=== Begin Enclosure ===
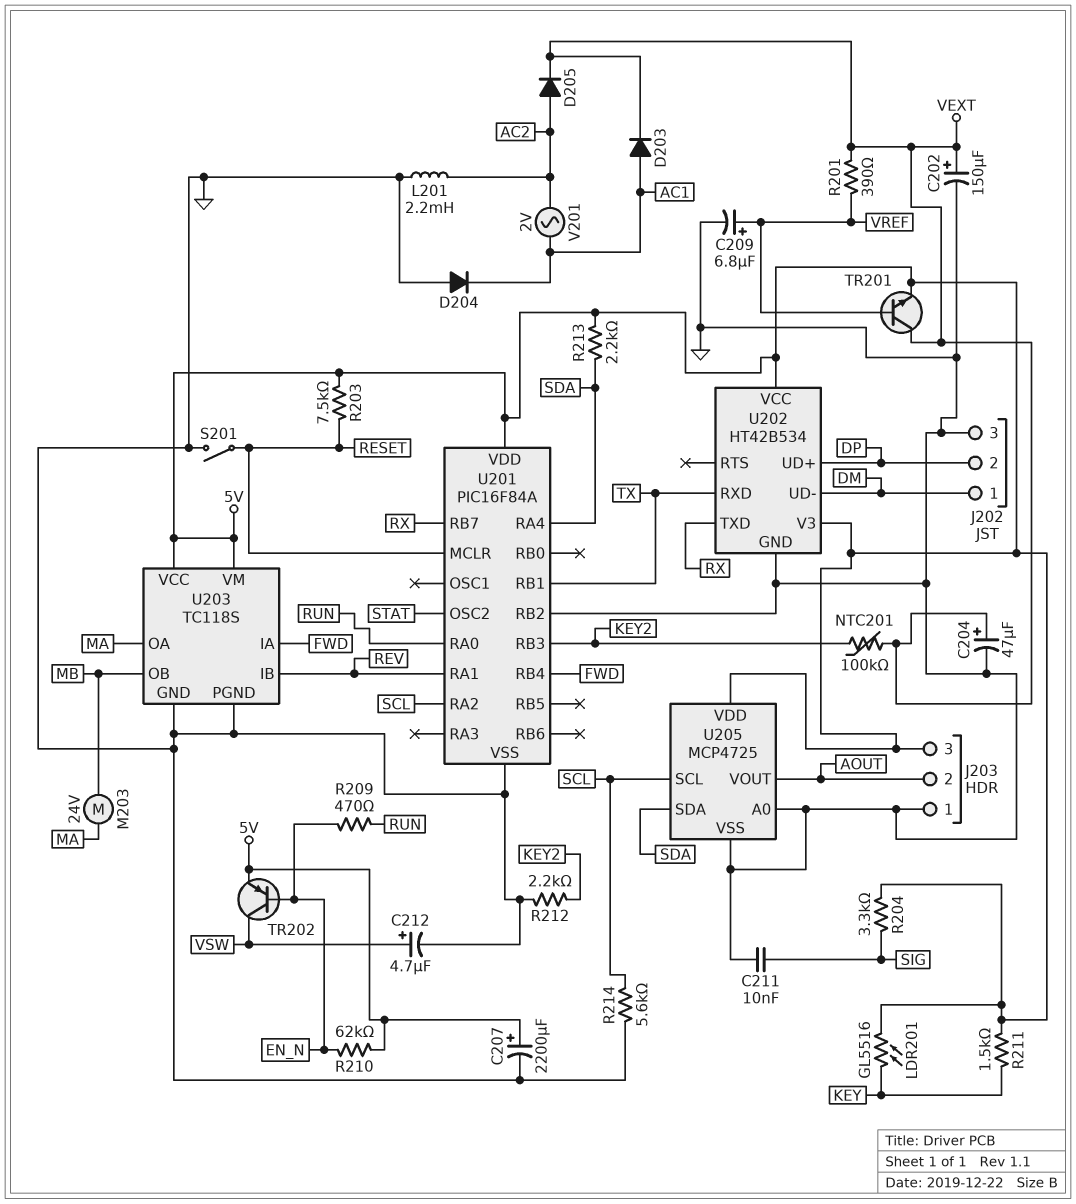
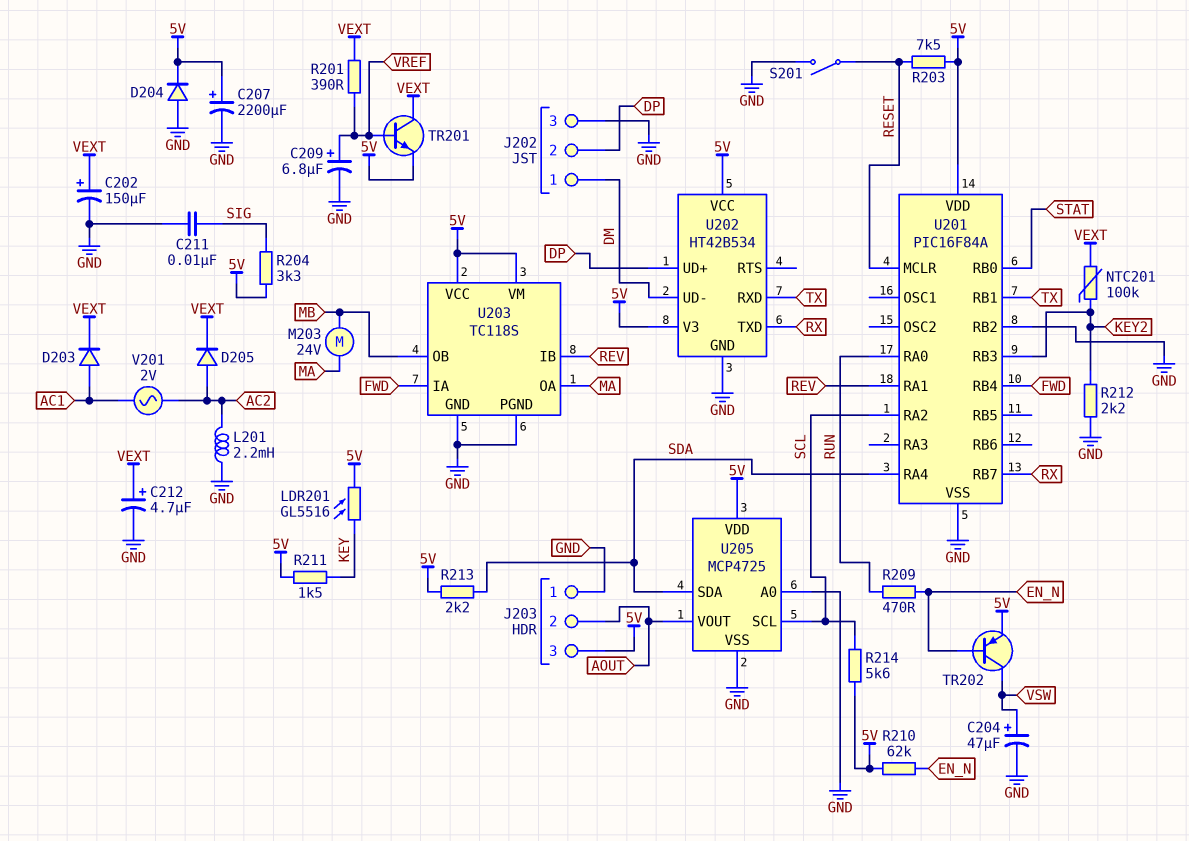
C204: 47uF (plus VEXT, minus GND) -> 47uF (plus VSW, minus GND)
C212: 4.7uF (plus VSW, minus GND) -> 4.7uF (plus VEXT, minus GND)
D204: diode (A GND, K AC1) -> diode (A GND, K 5V)
R214: 5.6k (GND, SCL) -> 5.6k (5V, SCL)
U201 pin OSC2: STAT -> none
U201 pin RB0: none -> STAT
=== End Enclosure ===
WORK TO COMPLETE:
Output, and output only, the lines from the one containing "D204: diode (A" through the last line of the data above.

RESPONSE TO THIS EXERCISE:
D204: diode (A GND, K AC1) -> diode (A GND, K 5V)
R214: 5.6k (GND, SCL) -> 5.6k (5V, SCL)
U201 pin OSC2: STAT -> none
U201 pin RB0: none -> STAT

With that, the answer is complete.